--- Data for the task ---

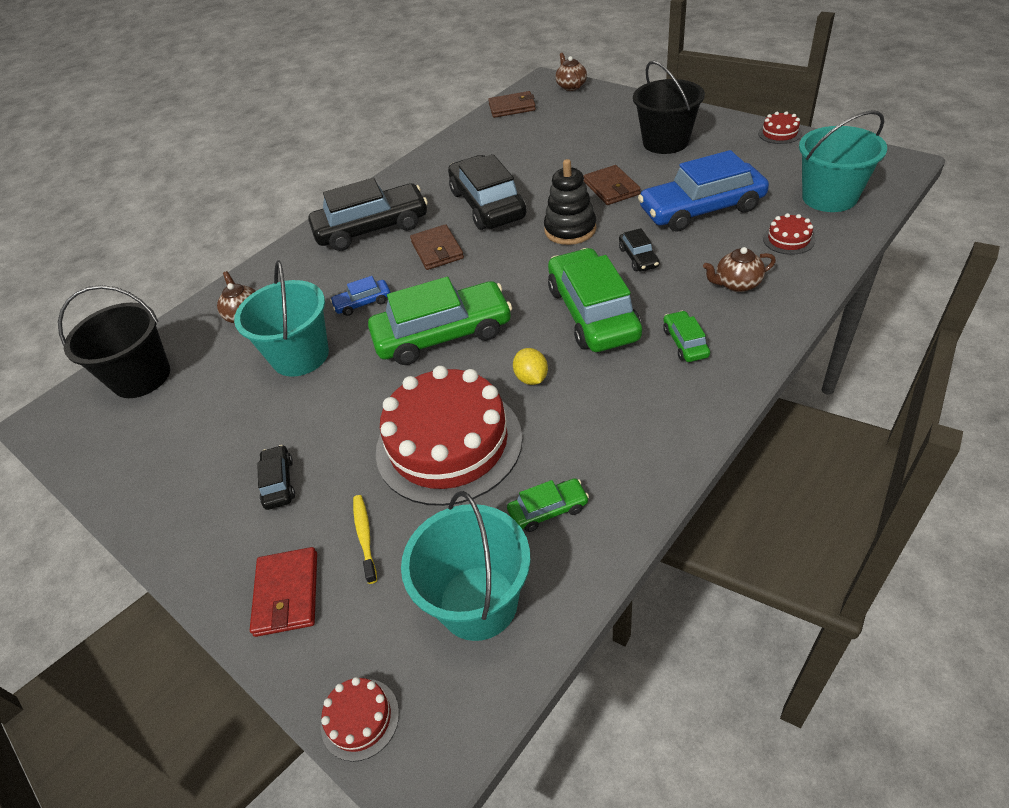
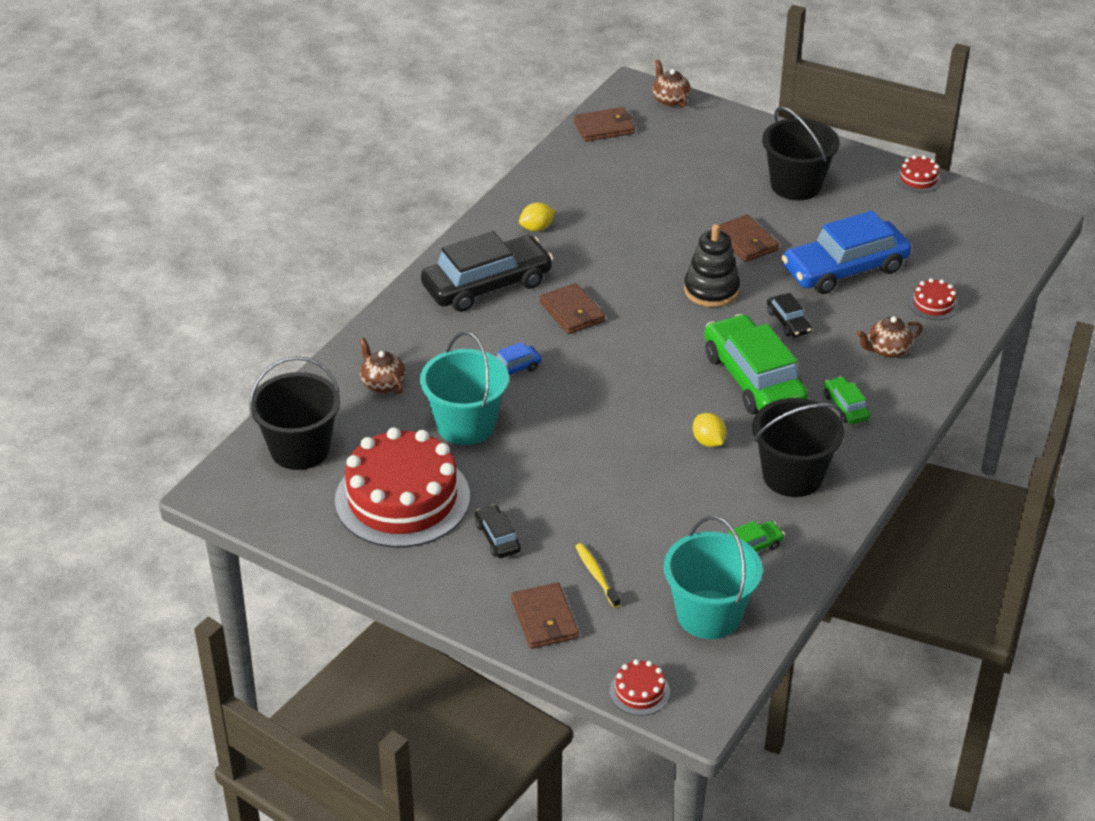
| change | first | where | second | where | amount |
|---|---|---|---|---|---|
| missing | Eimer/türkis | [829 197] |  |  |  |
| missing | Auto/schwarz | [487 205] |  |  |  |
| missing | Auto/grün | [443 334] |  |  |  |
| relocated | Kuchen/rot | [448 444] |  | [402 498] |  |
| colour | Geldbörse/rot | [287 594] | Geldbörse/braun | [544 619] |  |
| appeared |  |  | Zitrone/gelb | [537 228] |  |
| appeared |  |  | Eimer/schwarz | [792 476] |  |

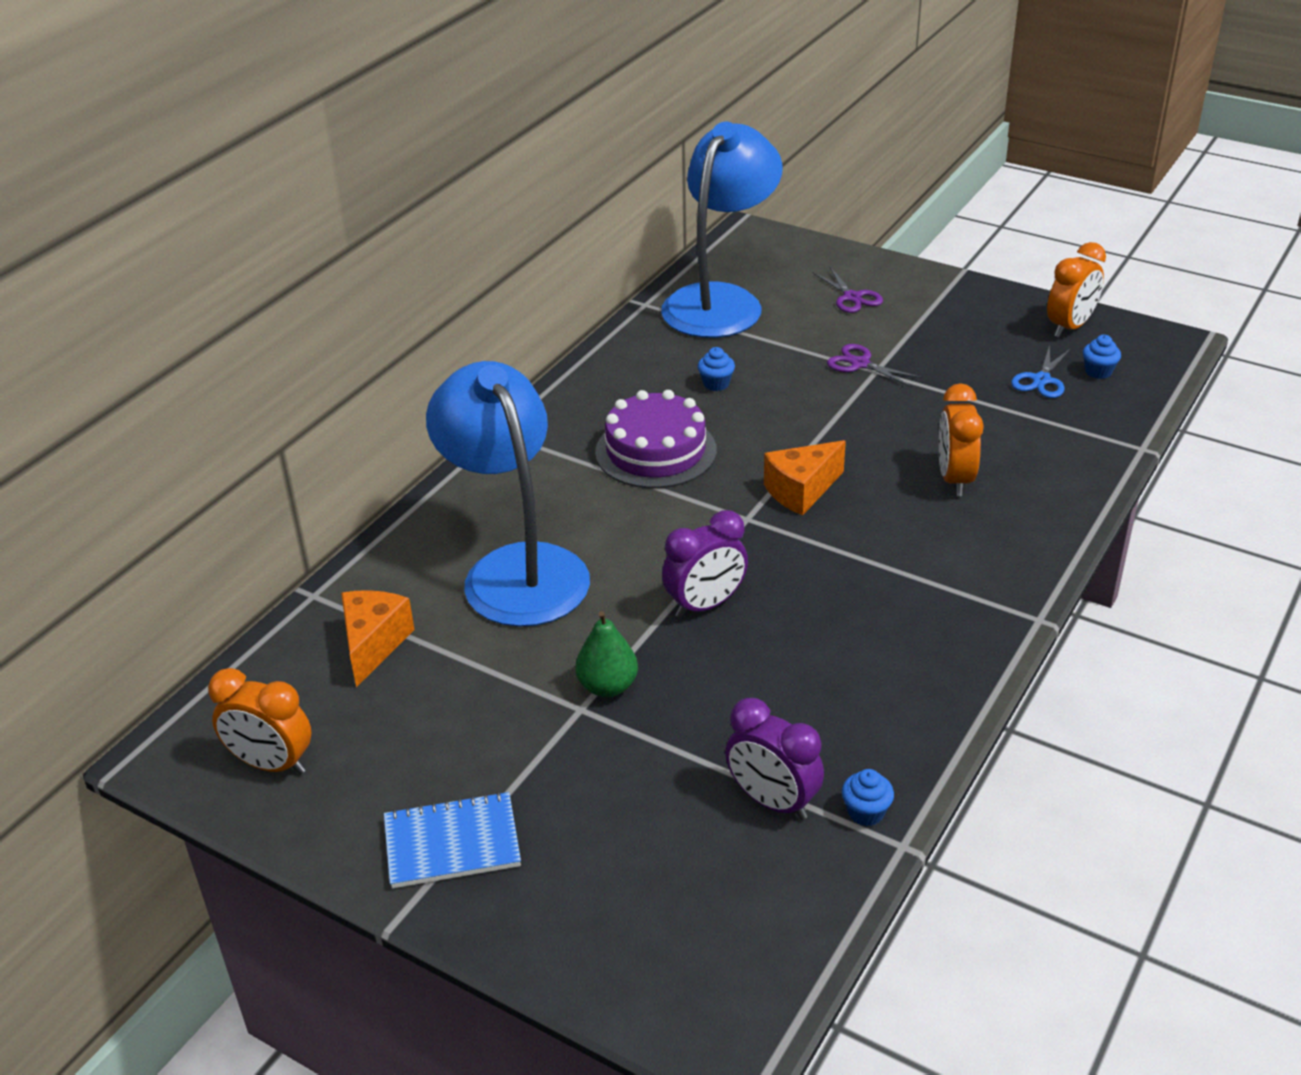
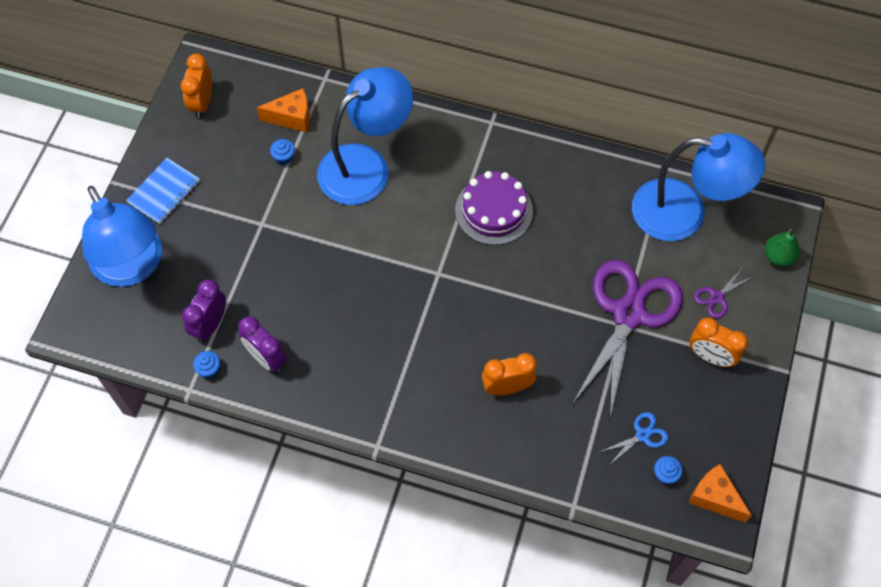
| change | first | where | second | where | amount |
|---|---|---|---|---|---|
| relocated | Wecker/orange | [1070 327] |  | [710 356] |  |
| size | Schere/lila | [860 364] |  | [628 314] | x2.50 |
| spun | Schere/blau | [1041 380] |  | [642 435] | 135 degrees clockwise |
| relocated | Muffin/blau | [716 384] |  | [284 157] |  |
| relocated | Käse/orange | [801 491] |  | [714 497] |  |
| relocated | Wecker/lila | [705 605] |  | [266 358] |  |
| relocated | Birne/grün | [607 686] |  | [778 257] |  |
| spun | Notizbuch/blau | [452 843] |  | [164 192] | 60 degrees clockwise |
| appeared |  |  | Lampe/blau | [132 267] |  |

---

> [Task to carry out]: For the listing above, say how many lines hold the word "missing". Nothing but the number is needed.

> [Task result]: 3